Version comparison data:
········
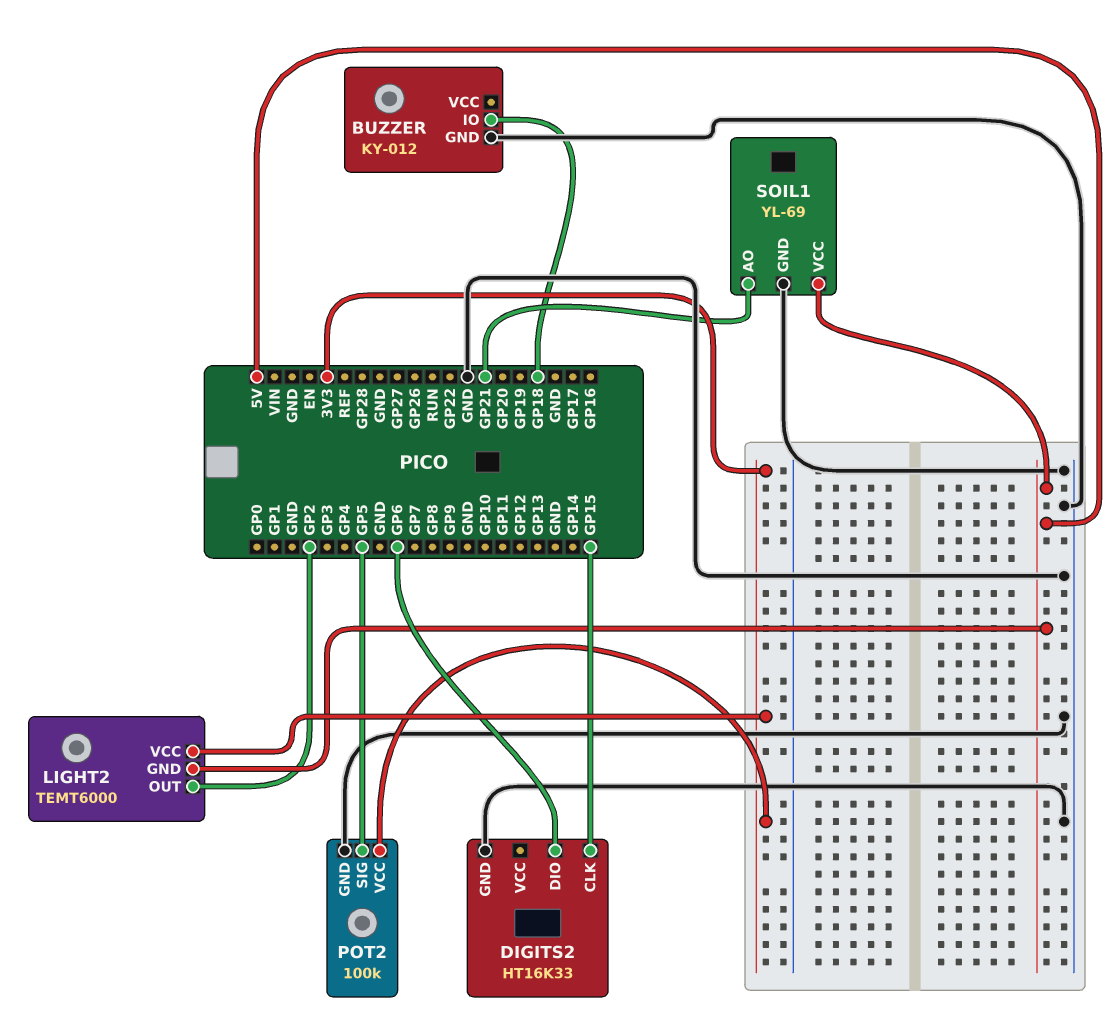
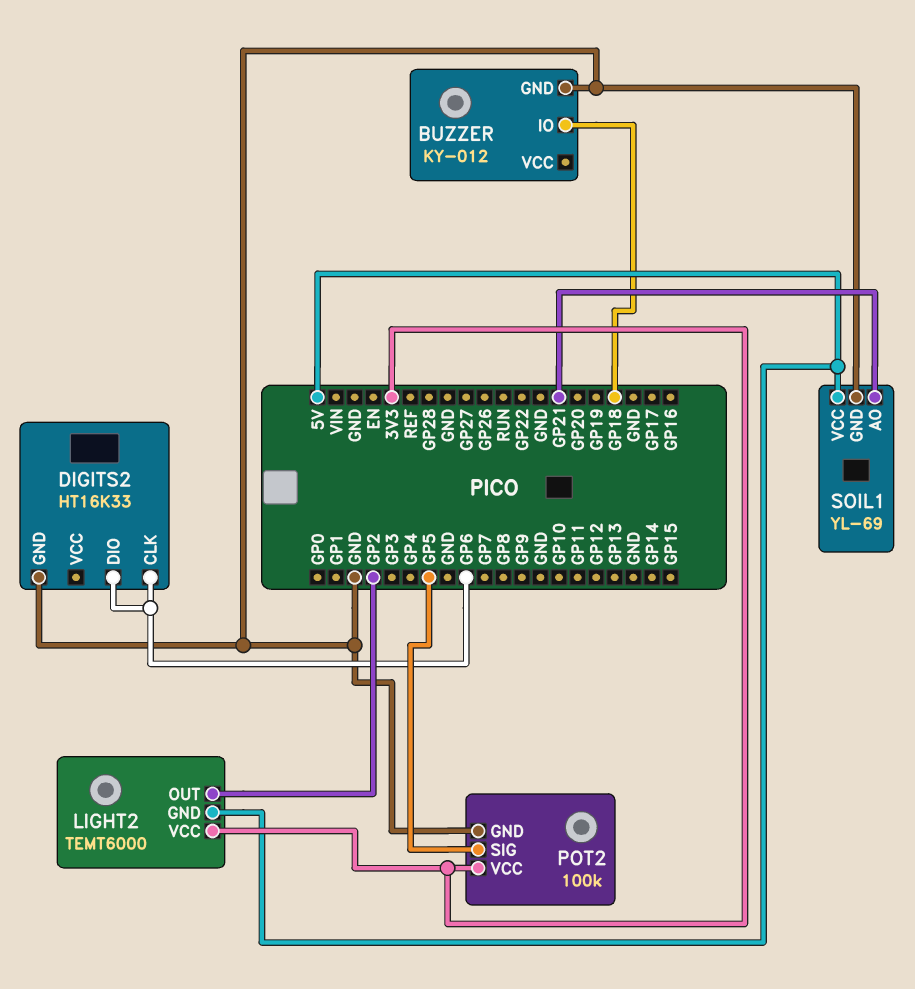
DIGITS2 pin CLK: GP15 -> GP6

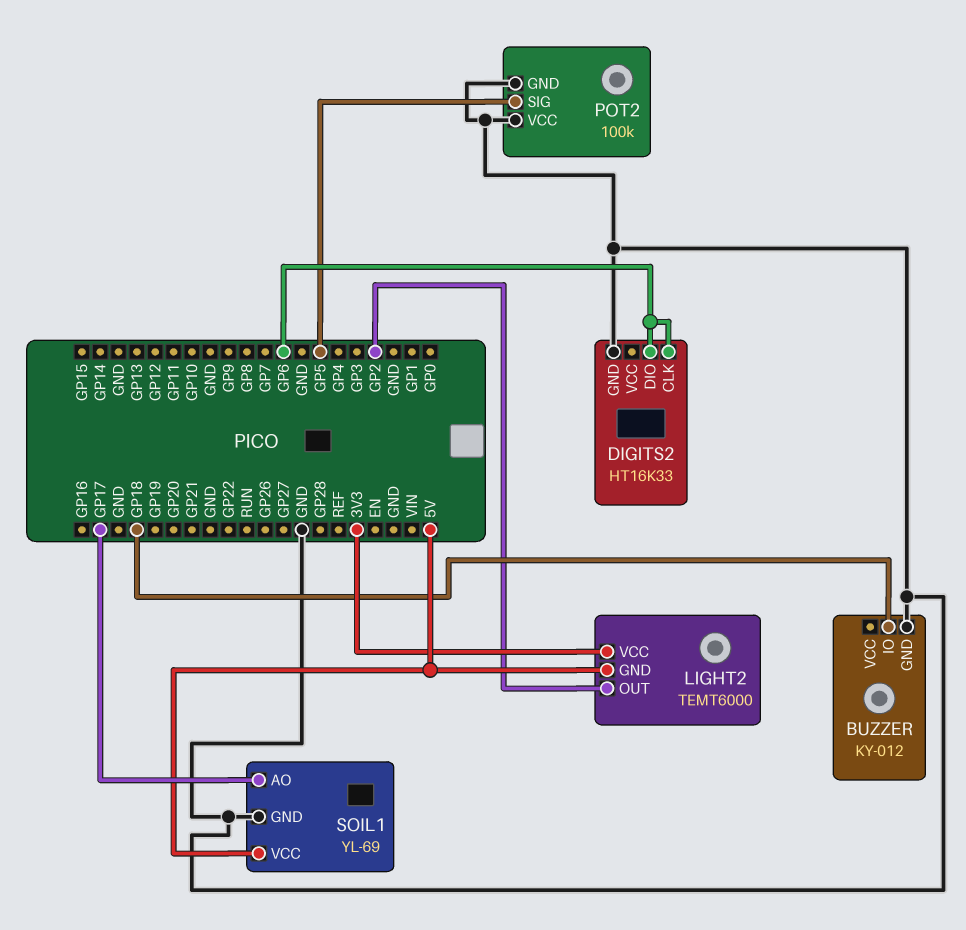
POT2 pin VCC: 3V3 -> GND
SOIL1 pin AO: GP21 -> GP17

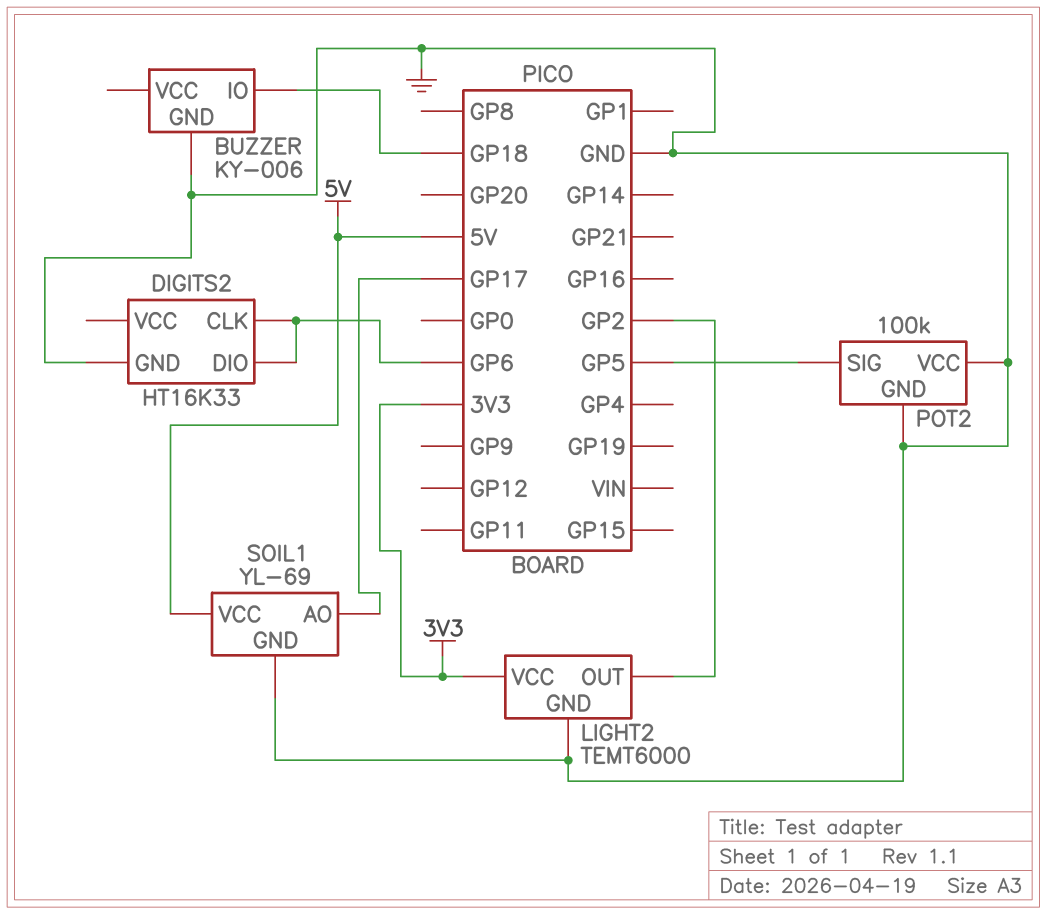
BUZZER: KY-012 -> KY-006
LIGHT2 pin GND: 5V -> GND

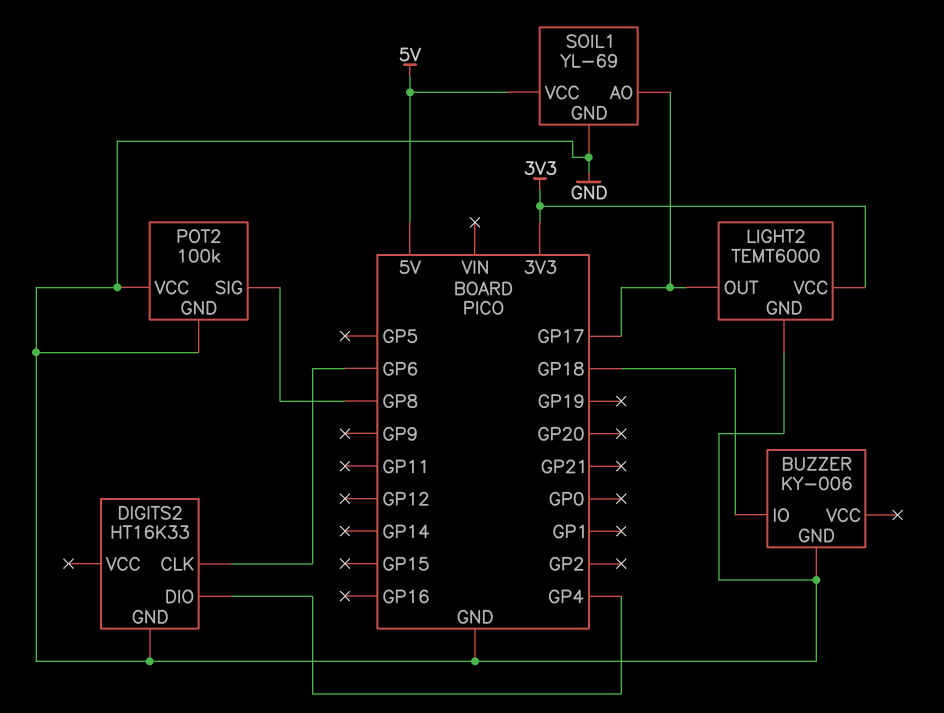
DIGITS2 pin DIO: GP6 -> GP4
LIGHT2 pin OUT: GP2 -> GP17
POT2 pin SIG: GP5 -> GP8

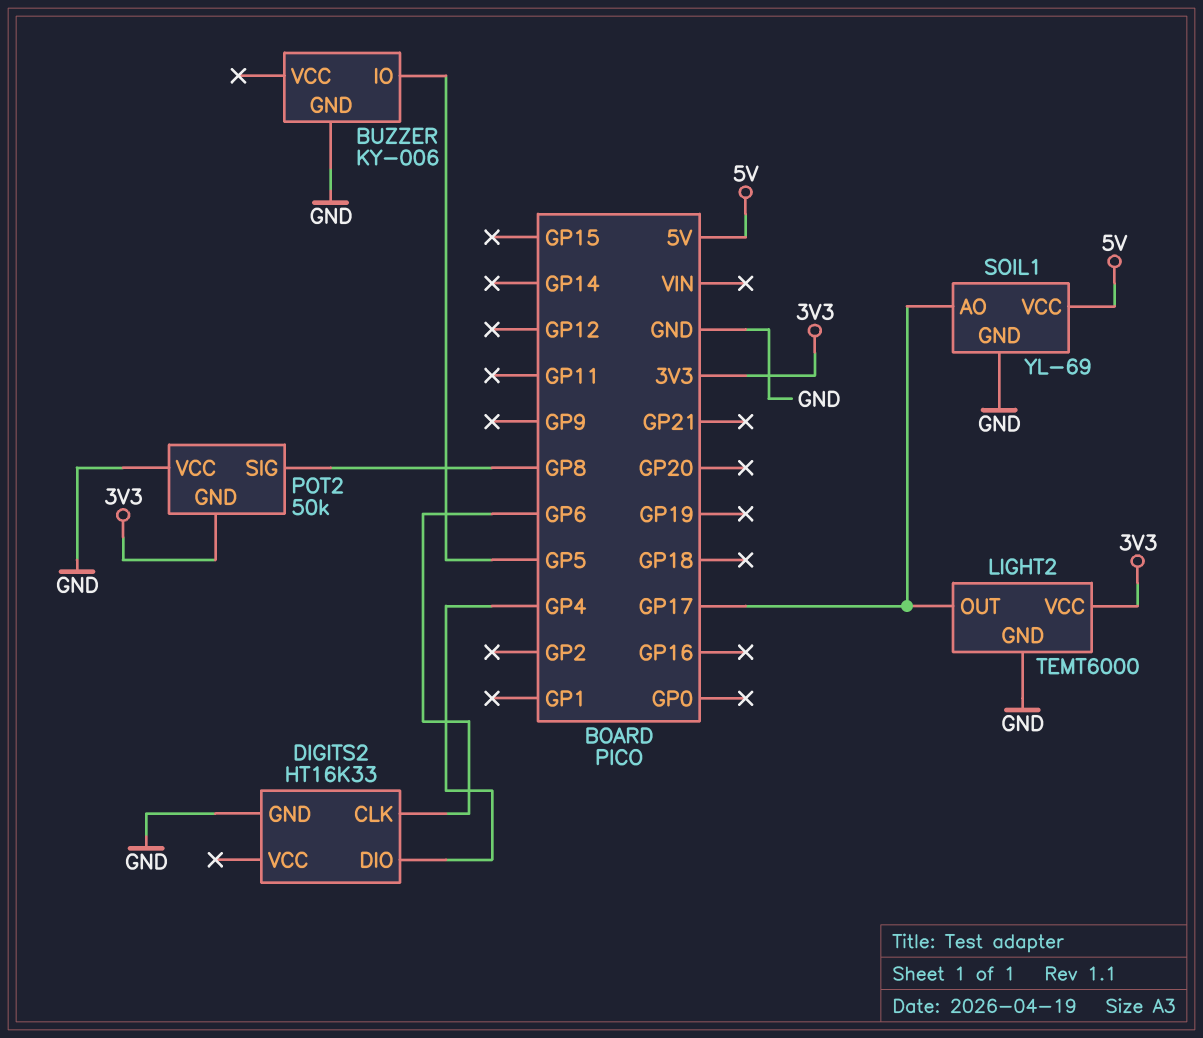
BUZZER pin IO: GP18 -> GP5
POT2: 100k -> 50k
POT2 pin GND: GND -> 3V3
········
- **PROBLEM STATEMENT**: Reproduce exactly the lines that run from the line holding "SOIL1 pin AO: GP21 -> GP17" through the final line of the entries, and omit every picture.

- **ANSWER TO THE EXERCISE**:
SOIL1 pin AO: GP21 -> GP17

BUZZER: KY-012 -> KY-006
LIGHT2 pin GND: 5V -> GND

DIGITS2 pin DIO: GP6 -> GP4
LIGHT2 pin OUT: GP2 -> GP17
POT2 pin SIG: GP5 -> GP8

BUZZER pin IO: GP18 -> GP5
POT2: 100k -> 50k
POT2 pin GND: GND -> 3V3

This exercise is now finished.